Take the data below and copy exactly the lines starting at the one with "(188, 205) = (226, 208): black" and finishing at the one with "camera: 25 degrees left, 5 degrees down", both included.

Data records: Begin

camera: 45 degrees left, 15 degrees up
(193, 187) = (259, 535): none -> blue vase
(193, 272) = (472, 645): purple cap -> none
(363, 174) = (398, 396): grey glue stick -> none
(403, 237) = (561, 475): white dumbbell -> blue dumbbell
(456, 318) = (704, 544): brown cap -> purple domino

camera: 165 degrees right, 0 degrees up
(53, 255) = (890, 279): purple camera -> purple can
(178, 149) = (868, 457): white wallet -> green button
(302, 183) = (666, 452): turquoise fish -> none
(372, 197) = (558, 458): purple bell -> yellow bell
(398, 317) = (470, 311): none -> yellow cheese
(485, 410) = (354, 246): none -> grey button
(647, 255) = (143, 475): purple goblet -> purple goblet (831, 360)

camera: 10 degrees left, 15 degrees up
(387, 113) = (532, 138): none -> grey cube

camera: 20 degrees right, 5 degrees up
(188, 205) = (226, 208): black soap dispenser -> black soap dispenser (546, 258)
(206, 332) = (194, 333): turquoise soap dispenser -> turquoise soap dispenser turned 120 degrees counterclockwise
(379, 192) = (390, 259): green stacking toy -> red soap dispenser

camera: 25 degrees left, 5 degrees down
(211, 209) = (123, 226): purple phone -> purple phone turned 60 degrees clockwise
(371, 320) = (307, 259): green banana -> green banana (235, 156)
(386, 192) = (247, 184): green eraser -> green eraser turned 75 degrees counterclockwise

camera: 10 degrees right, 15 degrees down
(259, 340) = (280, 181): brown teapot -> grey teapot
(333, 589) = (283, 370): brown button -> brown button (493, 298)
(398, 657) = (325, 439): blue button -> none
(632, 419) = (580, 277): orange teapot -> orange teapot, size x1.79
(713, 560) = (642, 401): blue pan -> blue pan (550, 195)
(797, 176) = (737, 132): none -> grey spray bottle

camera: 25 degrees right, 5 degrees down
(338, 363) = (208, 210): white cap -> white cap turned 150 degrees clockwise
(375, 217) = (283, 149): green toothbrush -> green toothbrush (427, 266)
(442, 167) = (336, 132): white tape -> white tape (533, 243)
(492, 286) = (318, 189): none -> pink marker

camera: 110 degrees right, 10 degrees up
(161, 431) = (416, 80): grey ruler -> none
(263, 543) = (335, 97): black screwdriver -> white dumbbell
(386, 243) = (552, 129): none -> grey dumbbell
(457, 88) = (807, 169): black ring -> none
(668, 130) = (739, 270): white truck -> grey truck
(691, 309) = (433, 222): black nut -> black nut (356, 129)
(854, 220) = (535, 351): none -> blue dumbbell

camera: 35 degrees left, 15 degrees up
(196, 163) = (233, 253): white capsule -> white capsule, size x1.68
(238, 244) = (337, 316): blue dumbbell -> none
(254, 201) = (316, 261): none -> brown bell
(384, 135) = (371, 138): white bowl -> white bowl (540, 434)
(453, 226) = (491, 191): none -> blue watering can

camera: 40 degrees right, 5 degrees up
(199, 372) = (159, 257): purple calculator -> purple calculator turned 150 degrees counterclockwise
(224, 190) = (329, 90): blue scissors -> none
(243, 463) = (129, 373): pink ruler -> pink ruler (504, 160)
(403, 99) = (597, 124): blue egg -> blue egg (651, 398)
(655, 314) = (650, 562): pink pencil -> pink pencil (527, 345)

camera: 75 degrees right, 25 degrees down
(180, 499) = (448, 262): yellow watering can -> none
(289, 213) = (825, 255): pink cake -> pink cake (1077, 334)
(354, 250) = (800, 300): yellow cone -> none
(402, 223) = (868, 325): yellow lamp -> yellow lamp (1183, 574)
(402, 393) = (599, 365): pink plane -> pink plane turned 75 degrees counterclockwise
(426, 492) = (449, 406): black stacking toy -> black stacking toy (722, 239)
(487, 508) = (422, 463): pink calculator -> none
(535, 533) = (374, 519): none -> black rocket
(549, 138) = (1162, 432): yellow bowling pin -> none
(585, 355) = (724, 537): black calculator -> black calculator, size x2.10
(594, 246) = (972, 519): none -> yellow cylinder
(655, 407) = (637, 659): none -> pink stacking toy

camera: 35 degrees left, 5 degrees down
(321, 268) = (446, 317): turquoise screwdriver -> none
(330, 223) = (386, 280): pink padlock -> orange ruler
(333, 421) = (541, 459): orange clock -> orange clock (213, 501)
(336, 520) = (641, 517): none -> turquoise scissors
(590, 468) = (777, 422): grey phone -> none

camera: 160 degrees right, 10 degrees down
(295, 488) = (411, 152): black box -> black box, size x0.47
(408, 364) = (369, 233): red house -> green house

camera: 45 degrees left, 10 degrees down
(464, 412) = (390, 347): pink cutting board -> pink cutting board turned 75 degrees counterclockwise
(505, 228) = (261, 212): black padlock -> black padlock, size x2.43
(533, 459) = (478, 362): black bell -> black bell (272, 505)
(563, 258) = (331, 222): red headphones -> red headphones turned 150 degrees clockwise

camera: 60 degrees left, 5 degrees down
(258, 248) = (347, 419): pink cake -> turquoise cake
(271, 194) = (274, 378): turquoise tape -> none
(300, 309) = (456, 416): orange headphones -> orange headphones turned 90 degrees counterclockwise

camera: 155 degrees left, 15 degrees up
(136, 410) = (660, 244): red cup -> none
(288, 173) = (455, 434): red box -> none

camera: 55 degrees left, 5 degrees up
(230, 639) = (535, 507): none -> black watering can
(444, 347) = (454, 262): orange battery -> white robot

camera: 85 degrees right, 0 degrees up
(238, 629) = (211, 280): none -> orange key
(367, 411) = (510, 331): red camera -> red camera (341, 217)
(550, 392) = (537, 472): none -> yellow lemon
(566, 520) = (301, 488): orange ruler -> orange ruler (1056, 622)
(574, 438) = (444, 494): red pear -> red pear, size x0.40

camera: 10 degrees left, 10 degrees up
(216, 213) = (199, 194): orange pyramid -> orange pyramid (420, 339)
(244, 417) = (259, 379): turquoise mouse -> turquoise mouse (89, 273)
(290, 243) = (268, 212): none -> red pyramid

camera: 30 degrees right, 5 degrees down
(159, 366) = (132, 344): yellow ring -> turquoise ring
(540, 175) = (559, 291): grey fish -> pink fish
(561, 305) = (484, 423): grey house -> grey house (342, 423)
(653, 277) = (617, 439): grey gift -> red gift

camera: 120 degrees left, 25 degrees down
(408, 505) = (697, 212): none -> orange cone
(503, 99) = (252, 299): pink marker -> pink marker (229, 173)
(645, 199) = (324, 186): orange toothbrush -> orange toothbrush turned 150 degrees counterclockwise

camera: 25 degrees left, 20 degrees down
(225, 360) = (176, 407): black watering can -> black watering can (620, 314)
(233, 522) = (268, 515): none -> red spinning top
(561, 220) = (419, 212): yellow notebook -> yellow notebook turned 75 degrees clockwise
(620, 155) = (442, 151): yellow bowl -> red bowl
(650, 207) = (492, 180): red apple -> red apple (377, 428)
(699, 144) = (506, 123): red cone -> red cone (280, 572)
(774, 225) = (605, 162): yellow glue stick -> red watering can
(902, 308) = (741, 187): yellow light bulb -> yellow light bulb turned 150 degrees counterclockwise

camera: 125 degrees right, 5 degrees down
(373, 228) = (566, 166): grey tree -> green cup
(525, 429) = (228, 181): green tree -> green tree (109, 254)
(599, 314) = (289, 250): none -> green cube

Data records: End

Output for this exercise
(188, 205) = (226, 208): black soap dispenser -> black soap dispenser (546, 258)
(206, 332) = (194, 333): turquoise soap dispenser -> turquoise soap dispenser turned 120 degrees counterclockwise
(379, 192) = (390, 259): green stacking toy -> red soap dispenser

camera: 25 degrees left, 5 degrees down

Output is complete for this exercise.